§ **Brief**
The whole listing is to be written out again exactly; the pictures are not.

# # # # #

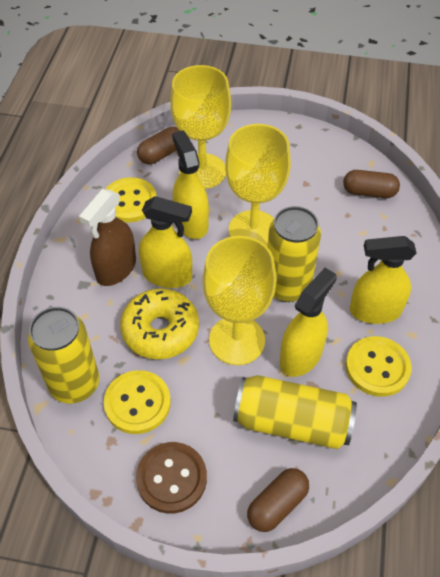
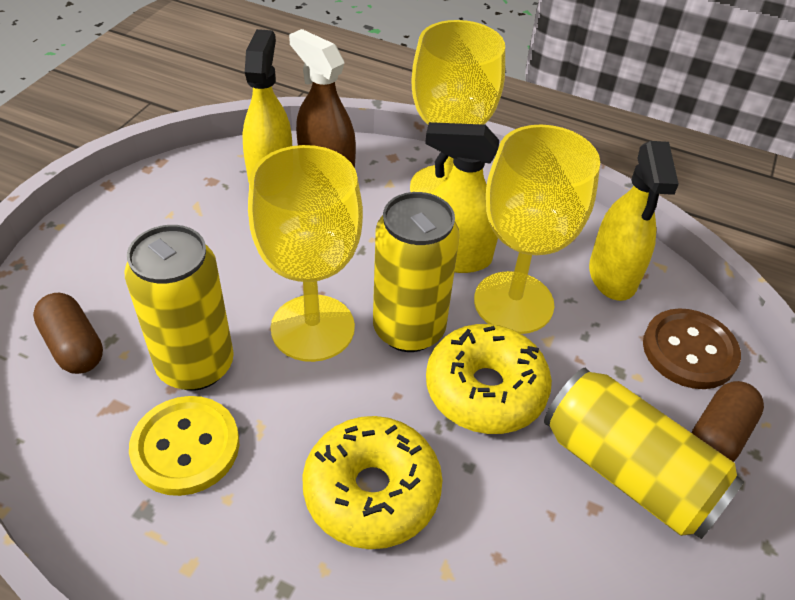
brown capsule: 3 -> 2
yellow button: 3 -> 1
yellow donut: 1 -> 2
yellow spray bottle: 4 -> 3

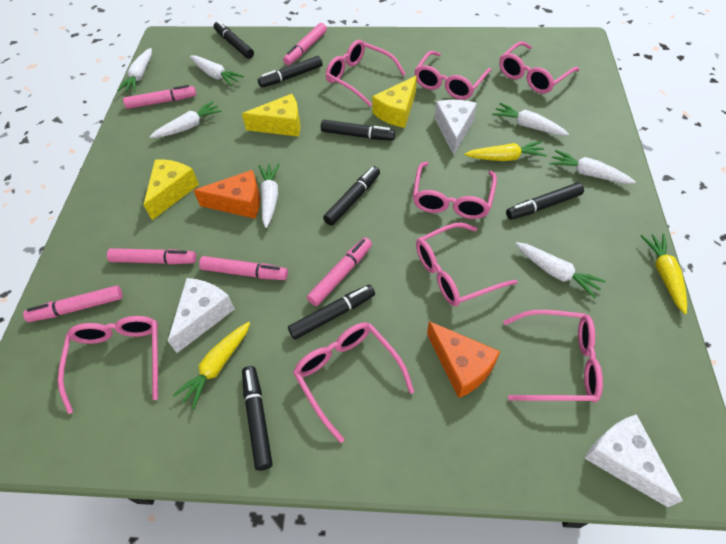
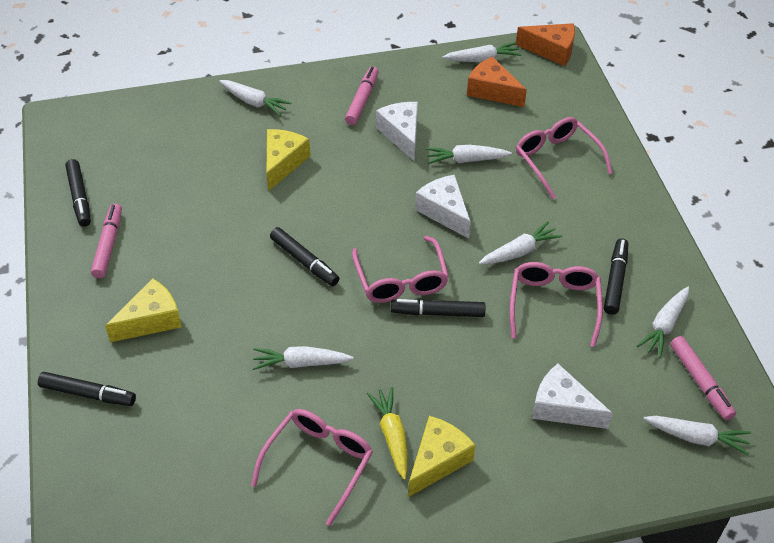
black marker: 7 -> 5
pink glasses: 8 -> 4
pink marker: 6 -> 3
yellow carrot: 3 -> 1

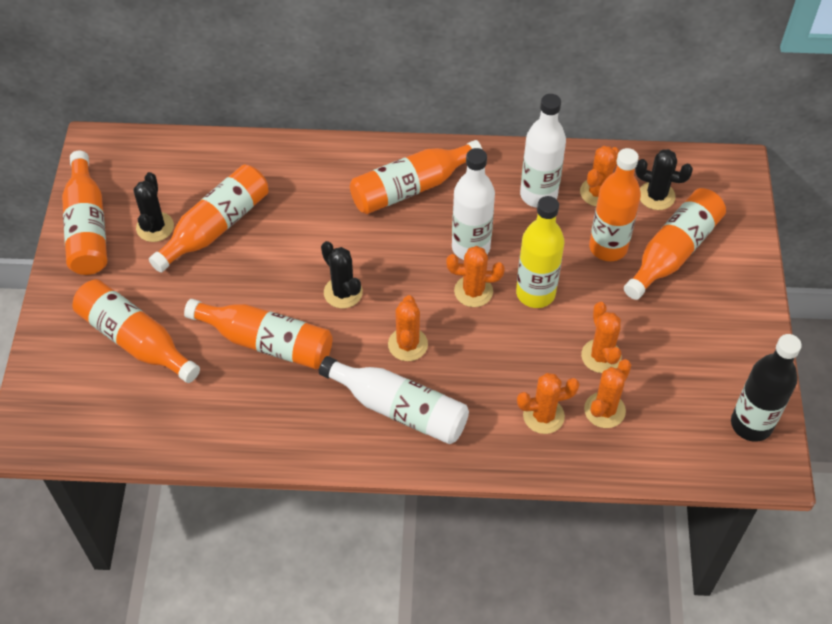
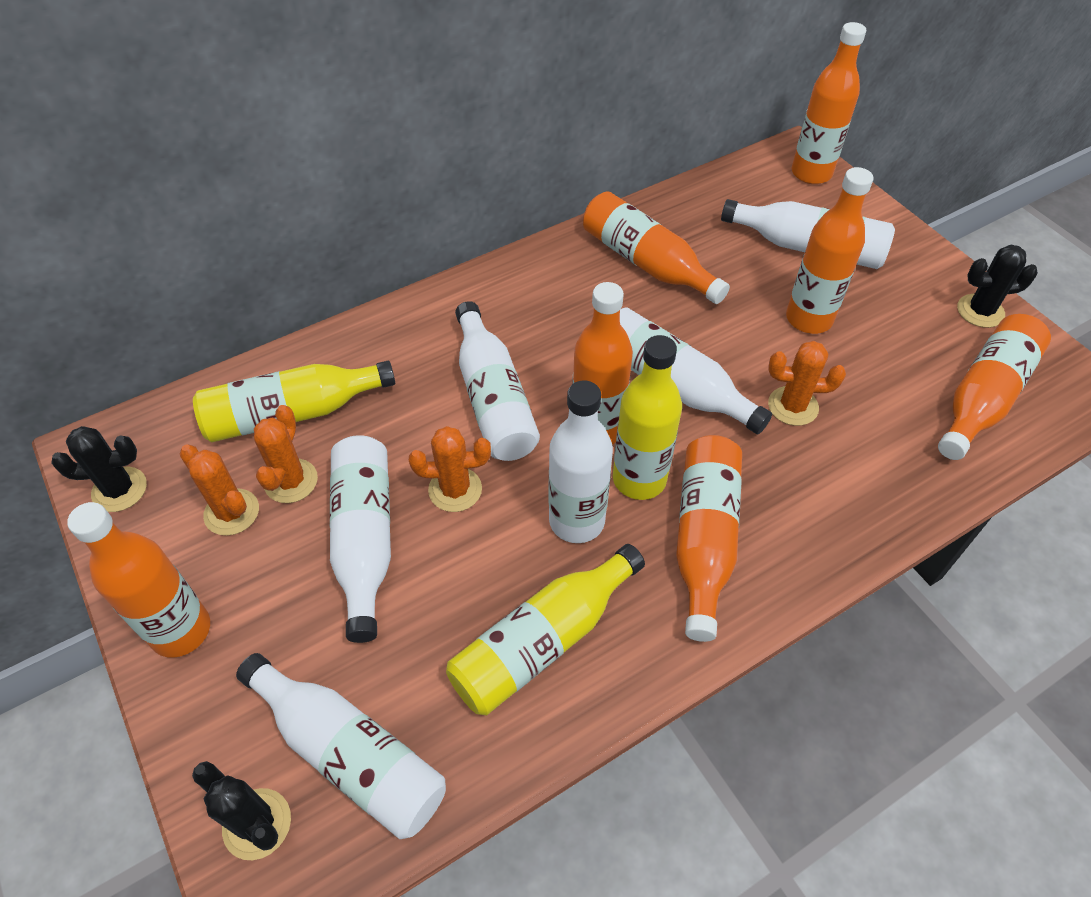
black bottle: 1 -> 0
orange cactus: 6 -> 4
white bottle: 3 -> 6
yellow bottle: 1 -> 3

# # # # #

§ **Response to this task**
brown capsule: 3 -> 2
yellow button: 3 -> 1
yellow donut: 1 -> 2
yellow spray bottle: 4 -> 3

black marker: 7 -> 5
pink glasses: 8 -> 4
pink marker: 6 -> 3
yellow carrot: 3 -> 1

black bottle: 1 -> 0
orange cactus: 6 -> 4
white bottle: 3 -> 6
yellow bottle: 1 -> 3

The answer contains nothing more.